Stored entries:
========================================

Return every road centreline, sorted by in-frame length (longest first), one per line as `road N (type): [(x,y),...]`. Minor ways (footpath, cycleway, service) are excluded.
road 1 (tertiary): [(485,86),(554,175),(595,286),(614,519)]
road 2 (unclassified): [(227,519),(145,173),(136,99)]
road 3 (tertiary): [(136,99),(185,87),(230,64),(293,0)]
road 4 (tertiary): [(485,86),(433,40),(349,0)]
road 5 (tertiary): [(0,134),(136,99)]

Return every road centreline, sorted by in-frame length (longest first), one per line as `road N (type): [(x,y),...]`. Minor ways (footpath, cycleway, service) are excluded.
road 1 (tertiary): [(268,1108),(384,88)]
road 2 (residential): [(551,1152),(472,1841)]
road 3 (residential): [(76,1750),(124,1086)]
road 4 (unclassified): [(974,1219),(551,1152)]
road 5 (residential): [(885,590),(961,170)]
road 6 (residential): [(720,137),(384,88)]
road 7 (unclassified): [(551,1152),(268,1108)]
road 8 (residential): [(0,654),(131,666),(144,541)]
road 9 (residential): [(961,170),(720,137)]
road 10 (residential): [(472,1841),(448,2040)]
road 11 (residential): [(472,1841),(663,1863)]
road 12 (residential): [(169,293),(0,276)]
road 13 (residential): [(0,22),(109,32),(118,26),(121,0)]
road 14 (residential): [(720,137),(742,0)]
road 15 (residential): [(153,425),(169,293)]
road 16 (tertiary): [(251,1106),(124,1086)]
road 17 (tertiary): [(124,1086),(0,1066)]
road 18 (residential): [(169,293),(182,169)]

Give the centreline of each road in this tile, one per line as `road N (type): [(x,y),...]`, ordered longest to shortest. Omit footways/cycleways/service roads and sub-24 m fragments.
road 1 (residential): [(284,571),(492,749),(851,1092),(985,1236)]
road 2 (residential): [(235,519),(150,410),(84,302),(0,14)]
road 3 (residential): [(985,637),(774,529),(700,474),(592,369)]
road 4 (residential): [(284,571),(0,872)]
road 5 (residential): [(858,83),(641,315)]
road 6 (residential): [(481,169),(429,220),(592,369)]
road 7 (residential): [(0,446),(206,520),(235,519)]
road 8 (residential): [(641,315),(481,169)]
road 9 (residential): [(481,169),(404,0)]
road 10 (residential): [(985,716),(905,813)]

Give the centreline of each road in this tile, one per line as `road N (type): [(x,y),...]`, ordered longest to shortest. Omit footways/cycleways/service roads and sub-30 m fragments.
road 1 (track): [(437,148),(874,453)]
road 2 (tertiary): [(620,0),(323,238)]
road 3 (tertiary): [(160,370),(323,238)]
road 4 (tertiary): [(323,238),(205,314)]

========================================

## INSTRUCTIONS TO FOLLOW
Would you retype the records above without changing a word?

## FINAL ANSWER
Return every road centreline, sorted by in-frame length (longest first), one per line as `road N (type): [(x,y),...]`. Minor ways (footpath, cycleway, service) are excluded.
road 1 (tertiary): [(485,86),(554,175),(595,286),(614,519)]
road 2 (unclassified): [(227,519),(145,173),(136,99)]
road 3 (tertiary): [(136,99),(185,87),(230,64),(293,0)]
road 4 (tertiary): [(485,86),(433,40),(349,0)]
road 5 (tertiary): [(0,134),(136,99)]

Return every road centreline, sorted by in-frame length (longest first), one per line as `road N (type): [(x,y),...]`. Minor ways (footpath, cycleway, service) are excluded.
road 1 (tertiary): [(268,1108),(384,88)]
road 2 (residential): [(551,1152),(472,1841)]
road 3 (residential): [(76,1750),(124,1086)]
road 4 (unclassified): [(974,1219),(551,1152)]
road 5 (residential): [(885,590),(961,170)]
road 6 (residential): [(720,137),(384,88)]
road 7 (unclassified): [(551,1152),(268,1108)]
road 8 (residential): [(0,654),(131,666),(144,541)]
road 9 (residential): [(961,170),(720,137)]
road 10 (residential): [(472,1841),(448,2040)]
road 11 (residential): [(472,1841),(663,1863)]
road 12 (residential): [(169,293),(0,276)]
road 13 (residential): [(0,22),(109,32),(118,26),(121,0)]
road 14 (residential): [(720,137),(742,0)]
road 15 (residential): [(153,425),(169,293)]
road 16 (tertiary): [(251,1106),(124,1086)]
road 17 (tertiary): [(124,1086),(0,1066)]
road 18 (residential): [(169,293),(182,169)]

Give the centreline of each road in this tile, one per line as `road N (type): [(x,y),...]`, ordered longest to shortest. Omit footways/cycleways/service roads and sub-24 m fragments.
road 1 (residential): [(284,571),(492,749),(851,1092),(985,1236)]
road 2 (residential): [(235,519),(150,410),(84,302),(0,14)]
road 3 (residential): [(985,637),(774,529),(700,474),(592,369)]
road 4 (residential): [(284,571),(0,872)]
road 5 (residential): [(858,83),(641,315)]
road 6 (residential): [(481,169),(429,220),(592,369)]
road 7 (residential): [(0,446),(206,520),(235,519)]
road 8 (residential): [(641,315),(481,169)]
road 9 (residential): [(481,169),(404,0)]
road 10 (residential): [(985,716),(905,813)]

Give the centreline of each road in this tile, one per line as `road N (type): [(x,y),...]`, ordered longest to shortest. Omit footways/cycleways/service roads and sub-30 m fragments.
road 1 (track): [(437,148),(874,453)]
road 2 (tertiary): [(620,0),(323,238)]
road 3 (tertiary): [(160,370),(323,238)]
road 4 (tertiary): [(323,238),(205,314)]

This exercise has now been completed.